## Task instructions
Copy out the listing below, swapping every "Krakow" for "Cracow" and leaving everything else unchanged.

── Supplied data

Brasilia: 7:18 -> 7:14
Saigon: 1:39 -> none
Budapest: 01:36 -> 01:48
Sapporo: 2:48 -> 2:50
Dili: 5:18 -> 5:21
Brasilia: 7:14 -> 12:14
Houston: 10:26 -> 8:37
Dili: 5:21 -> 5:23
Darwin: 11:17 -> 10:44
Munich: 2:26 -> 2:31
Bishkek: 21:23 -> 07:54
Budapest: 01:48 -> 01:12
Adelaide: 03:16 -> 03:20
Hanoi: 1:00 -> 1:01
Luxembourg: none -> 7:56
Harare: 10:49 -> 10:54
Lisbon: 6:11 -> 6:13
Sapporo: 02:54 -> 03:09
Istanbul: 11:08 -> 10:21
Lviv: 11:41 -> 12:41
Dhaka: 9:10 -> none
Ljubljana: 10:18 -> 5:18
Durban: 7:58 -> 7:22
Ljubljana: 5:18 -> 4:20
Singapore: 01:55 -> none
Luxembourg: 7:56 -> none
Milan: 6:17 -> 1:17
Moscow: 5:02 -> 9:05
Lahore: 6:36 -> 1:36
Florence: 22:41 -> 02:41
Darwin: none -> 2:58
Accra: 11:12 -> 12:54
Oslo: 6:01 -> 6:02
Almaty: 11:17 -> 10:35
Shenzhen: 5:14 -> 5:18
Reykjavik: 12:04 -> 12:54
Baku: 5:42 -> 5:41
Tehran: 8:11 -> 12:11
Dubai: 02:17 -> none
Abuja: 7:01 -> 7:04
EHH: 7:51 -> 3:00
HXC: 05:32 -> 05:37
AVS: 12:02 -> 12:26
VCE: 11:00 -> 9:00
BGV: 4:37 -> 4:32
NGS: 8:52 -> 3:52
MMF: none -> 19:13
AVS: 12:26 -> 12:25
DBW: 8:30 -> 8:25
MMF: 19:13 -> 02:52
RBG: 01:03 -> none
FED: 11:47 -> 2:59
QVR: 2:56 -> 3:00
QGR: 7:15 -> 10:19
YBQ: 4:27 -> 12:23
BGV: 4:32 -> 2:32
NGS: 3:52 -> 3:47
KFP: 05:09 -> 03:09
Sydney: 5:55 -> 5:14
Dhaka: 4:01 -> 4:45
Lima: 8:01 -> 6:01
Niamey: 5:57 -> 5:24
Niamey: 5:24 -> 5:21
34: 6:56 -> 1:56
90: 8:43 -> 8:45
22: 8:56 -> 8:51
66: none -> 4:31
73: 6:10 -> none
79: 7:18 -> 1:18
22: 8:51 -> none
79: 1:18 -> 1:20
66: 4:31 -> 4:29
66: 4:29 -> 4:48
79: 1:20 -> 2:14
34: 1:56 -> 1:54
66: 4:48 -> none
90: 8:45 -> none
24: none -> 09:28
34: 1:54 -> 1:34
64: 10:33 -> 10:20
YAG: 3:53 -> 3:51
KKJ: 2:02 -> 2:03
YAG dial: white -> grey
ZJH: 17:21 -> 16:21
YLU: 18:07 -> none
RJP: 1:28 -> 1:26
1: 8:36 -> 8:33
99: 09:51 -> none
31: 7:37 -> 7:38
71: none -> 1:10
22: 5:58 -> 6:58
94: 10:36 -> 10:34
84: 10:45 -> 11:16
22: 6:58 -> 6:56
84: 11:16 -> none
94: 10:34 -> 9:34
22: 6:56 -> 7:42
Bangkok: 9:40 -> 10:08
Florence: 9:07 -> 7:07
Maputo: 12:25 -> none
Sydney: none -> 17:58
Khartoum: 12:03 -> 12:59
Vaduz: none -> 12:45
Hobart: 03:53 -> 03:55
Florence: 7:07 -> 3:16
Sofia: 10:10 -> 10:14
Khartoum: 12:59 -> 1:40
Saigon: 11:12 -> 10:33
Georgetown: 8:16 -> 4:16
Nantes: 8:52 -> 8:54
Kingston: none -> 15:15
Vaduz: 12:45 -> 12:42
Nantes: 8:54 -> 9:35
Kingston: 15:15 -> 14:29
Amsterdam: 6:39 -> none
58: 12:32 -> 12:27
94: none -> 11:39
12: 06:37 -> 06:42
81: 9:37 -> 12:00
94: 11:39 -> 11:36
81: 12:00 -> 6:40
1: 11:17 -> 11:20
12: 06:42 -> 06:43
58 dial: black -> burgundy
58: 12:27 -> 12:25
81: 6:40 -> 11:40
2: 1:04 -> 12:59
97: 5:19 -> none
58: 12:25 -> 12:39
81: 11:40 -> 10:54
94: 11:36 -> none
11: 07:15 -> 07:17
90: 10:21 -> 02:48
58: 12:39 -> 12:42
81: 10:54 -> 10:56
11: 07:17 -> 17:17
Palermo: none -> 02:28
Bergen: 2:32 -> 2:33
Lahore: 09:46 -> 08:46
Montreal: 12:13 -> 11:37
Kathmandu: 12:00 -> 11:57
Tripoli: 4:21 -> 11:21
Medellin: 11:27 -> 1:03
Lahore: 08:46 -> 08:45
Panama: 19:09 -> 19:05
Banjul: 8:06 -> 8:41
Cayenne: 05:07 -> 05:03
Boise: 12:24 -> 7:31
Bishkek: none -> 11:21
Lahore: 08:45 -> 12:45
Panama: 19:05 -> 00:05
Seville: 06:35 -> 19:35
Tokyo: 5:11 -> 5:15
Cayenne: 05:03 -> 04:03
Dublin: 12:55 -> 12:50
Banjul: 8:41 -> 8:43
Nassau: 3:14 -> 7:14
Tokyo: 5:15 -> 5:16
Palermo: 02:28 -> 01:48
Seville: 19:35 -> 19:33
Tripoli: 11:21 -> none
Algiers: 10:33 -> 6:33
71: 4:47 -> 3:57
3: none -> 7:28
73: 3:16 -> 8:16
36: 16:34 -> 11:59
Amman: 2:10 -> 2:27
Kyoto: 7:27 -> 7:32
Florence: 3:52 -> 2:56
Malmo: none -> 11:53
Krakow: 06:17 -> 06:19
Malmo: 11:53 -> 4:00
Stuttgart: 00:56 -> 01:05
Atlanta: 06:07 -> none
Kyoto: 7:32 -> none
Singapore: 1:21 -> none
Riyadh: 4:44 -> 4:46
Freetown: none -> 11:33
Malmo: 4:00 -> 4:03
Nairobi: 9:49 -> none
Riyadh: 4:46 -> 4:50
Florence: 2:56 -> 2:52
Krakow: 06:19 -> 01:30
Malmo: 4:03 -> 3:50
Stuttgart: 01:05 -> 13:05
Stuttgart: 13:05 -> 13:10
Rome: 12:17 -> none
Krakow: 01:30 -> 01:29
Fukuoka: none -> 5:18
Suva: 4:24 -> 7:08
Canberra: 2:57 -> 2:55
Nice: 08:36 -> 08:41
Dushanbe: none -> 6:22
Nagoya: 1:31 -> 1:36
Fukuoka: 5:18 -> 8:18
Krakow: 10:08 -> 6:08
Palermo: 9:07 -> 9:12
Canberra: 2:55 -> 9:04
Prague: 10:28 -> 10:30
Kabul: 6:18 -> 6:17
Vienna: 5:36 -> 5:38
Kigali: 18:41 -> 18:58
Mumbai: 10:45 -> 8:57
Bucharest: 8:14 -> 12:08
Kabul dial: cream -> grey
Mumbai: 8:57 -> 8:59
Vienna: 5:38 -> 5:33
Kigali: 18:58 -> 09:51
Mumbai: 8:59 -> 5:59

────

## Solution below
Brasilia: 7:18 -> 7:14
Saigon: 1:39 -> none
Budapest: 01:36 -> 01:48
Sapporo: 2:48 -> 2:50
Dili: 5:18 -> 5:21
Brasilia: 7:14 -> 12:14
Houston: 10:26 -> 8:37
Dili: 5:21 -> 5:23
Darwin: 11:17 -> 10:44
Munich: 2:26 -> 2:31
Bishkek: 21:23 -> 07:54
Budapest: 01:48 -> 01:12
Adelaide: 03:16 -> 03:20
Hanoi: 1:00 -> 1:01
Luxembourg: none -> 7:56
Harare: 10:49 -> 10:54
Lisbon: 6:11 -> 6:13
Sapporo: 02:54 -> 03:09
Istanbul: 11:08 -> 10:21
Lviv: 11:41 -> 12:41
Dhaka: 9:10 -> none
Ljubljana: 10:18 -> 5:18
Durban: 7:58 -> 7:22
Ljubljana: 5:18 -> 4:20
Singapore: 01:55 -> none
Luxembourg: 7:56 -> none
Milan: 6:17 -> 1:17
Moscow: 5:02 -> 9:05
Lahore: 6:36 -> 1:36
Florence: 22:41 -> 02:41
Darwin: none -> 2:58
Accra: 11:12 -> 12:54
Oslo: 6:01 -> 6:02
Almaty: 11:17 -> 10:35
Shenzhen: 5:14 -> 5:18
Reykjavik: 12:04 -> 12:54
Baku: 5:42 -> 5:41
Tehran: 8:11 -> 12:11
Dubai: 02:17 -> none
Abuja: 7:01 -> 7:04
EHH: 7:51 -> 3:00
HXC: 05:32 -> 05:37
AVS: 12:02 -> 12:26
VCE: 11:00 -> 9:00
BGV: 4:37 -> 4:32
NGS: 8:52 -> 3:52
MMF: none -> 19:13
AVS: 12:26 -> 12:25
DBW: 8:30 -> 8:25
MMF: 19:13 -> 02:52
RBG: 01:03 -> none
FED: 11:47 -> 2:59
QVR: 2:56 -> 3:00
QGR: 7:15 -> 10:19
YBQ: 4:27 -> 12:23
BGV: 4:32 -> 2:32
NGS: 3:52 -> 3:47
KFP: 05:09 -> 03:09
Sydney: 5:55 -> 5:14
Dhaka: 4:01 -> 4:45
Lima: 8:01 -> 6:01
Niamey: 5:57 -> 5:24
Niamey: 5:24 -> 5:21
34: 6:56 -> 1:56
90: 8:43 -> 8:45
22: 8:56 -> 8:51
66: none -> 4:31
73: 6:10 -> none
79: 7:18 -> 1:18
22: 8:51 -> none
79: 1:18 -> 1:20
66: 4:31 -> 4:29
66: 4:29 -> 4:48
79: 1:20 -> 2:14
34: 1:56 -> 1:54
66: 4:48 -> none
90: 8:45 -> none
24: none -> 09:28
34: 1:54 -> 1:34
64: 10:33 -> 10:20
YAG: 3:53 -> 3:51
KKJ: 2:02 -> 2:03
YAG dial: white -> grey
ZJH: 17:21 -> 16:21
YLU: 18:07 -> none
RJP: 1:28 -> 1:26
1: 8:36 -> 8:33
99: 09:51 -> none
31: 7:37 -> 7:38
71: none -> 1:10
22: 5:58 -> 6:58
94: 10:36 -> 10:34
84: 10:45 -> 11:16
22: 6:58 -> 6:56
84: 11:16 -> none
94: 10:34 -> 9:34
22: 6:56 -> 7:42
Bangkok: 9:40 -> 10:08
Florence: 9:07 -> 7:07
Maputo: 12:25 -> none
Sydney: none -> 17:58
Khartoum: 12:03 -> 12:59
Vaduz: none -> 12:45
Hobart: 03:53 -> 03:55
Florence: 7:07 -> 3:16
Sofia: 10:10 -> 10:14
Khartoum: 12:59 -> 1:40
Saigon: 11:12 -> 10:33
Georgetown: 8:16 -> 4:16
Nantes: 8:52 -> 8:54
Kingston: none -> 15:15
Vaduz: 12:45 -> 12:42
Nantes: 8:54 -> 9:35
Kingston: 15:15 -> 14:29
Amsterdam: 6:39 -> none
58: 12:32 -> 12:27
94: none -> 11:39
12: 06:37 -> 06:42
81: 9:37 -> 12:00
94: 11:39 -> 11:36
81: 12:00 -> 6:40
1: 11:17 -> 11:20
12: 06:42 -> 06:43
58 dial: black -> burgundy
58: 12:27 -> 12:25
81: 6:40 -> 11:40
2: 1:04 -> 12:59
97: 5:19 -> none
58: 12:25 -> 12:39
81: 11:40 -> 10:54
94: 11:36 -> none
11: 07:15 -> 07:17
90: 10:21 -> 02:48
58: 12:39 -> 12:42
81: 10:54 -> 10:56
11: 07:17 -> 17:17
Palermo: none -> 02:28
Bergen: 2:32 -> 2:33
Lahore: 09:46 -> 08:46
Montreal: 12:13 -> 11:37
Kathmandu: 12:00 -> 11:57
Tripoli: 4:21 -> 11:21
Medellin: 11:27 -> 1:03
Lahore: 08:46 -> 08:45
Panama: 19:09 -> 19:05
Banjul: 8:06 -> 8:41
Cayenne: 05:07 -> 05:03
Boise: 12:24 -> 7:31
Bishkek: none -> 11:21
Lahore: 08:45 -> 12:45
Panama: 19:05 -> 00:05
Seville: 06:35 -> 19:35
Tokyo: 5:11 -> 5:15
Cayenne: 05:03 -> 04:03
Dublin: 12:55 -> 12:50
Banjul: 8:41 -> 8:43
Nassau: 3:14 -> 7:14
Tokyo: 5:15 -> 5:16
Palermo: 02:28 -> 01:48
Seville: 19:35 -> 19:33
Tripoli: 11:21 -> none
Algiers: 10:33 -> 6:33
71: 4:47 -> 3:57
3: none -> 7:28
73: 3:16 -> 8:16
36: 16:34 -> 11:59
Amman: 2:10 -> 2:27
Kyoto: 7:27 -> 7:32
Florence: 3:52 -> 2:56
Malmo: none -> 11:53
Cracow: 06:17 -> 06:19
Malmo: 11:53 -> 4:00
Stuttgart: 00:56 -> 01:05
Atlanta: 06:07 -> none
Kyoto: 7:32 -> none
Singapore: 1:21 -> none
Riyadh: 4:44 -> 4:46
Freetown: none -> 11:33
Malmo: 4:00 -> 4:03
Nairobi: 9:49 -> none
Riyadh: 4:46 -> 4:50
Florence: 2:56 -> 2:52
Cracow: 06:19 -> 01:30
Malmo: 4:03 -> 3:50
Stuttgart: 01:05 -> 13:05
Stuttgart: 13:05 -> 13:10
Rome: 12:17 -> none
Cracow: 01:30 -> 01:29
Fukuoka: none -> 5:18
Suva: 4:24 -> 7:08
Canberra: 2:57 -> 2:55
Nice: 08:36 -> 08:41
Dushanbe: none -> 6:22
Nagoya: 1:31 -> 1:36
Fukuoka: 5:18 -> 8:18
Cracow: 10:08 -> 6:08
Palermo: 9:07 -> 9:12
Canberra: 2:55 -> 9:04
Prague: 10:28 -> 10:30
Kabul: 6:18 -> 6:17
Vienna: 5:36 -> 5:38
Kigali: 18:41 -> 18:58
Mumbai: 10:45 -> 8:57
Bucharest: 8:14 -> 12:08
Kabul dial: cream -> grey
Mumbai: 8:57 -> 8:59
Vienna: 5:38 -> 5:33
Kigali: 18:58 -> 09:51
Mumbai: 8:59 -> 5:59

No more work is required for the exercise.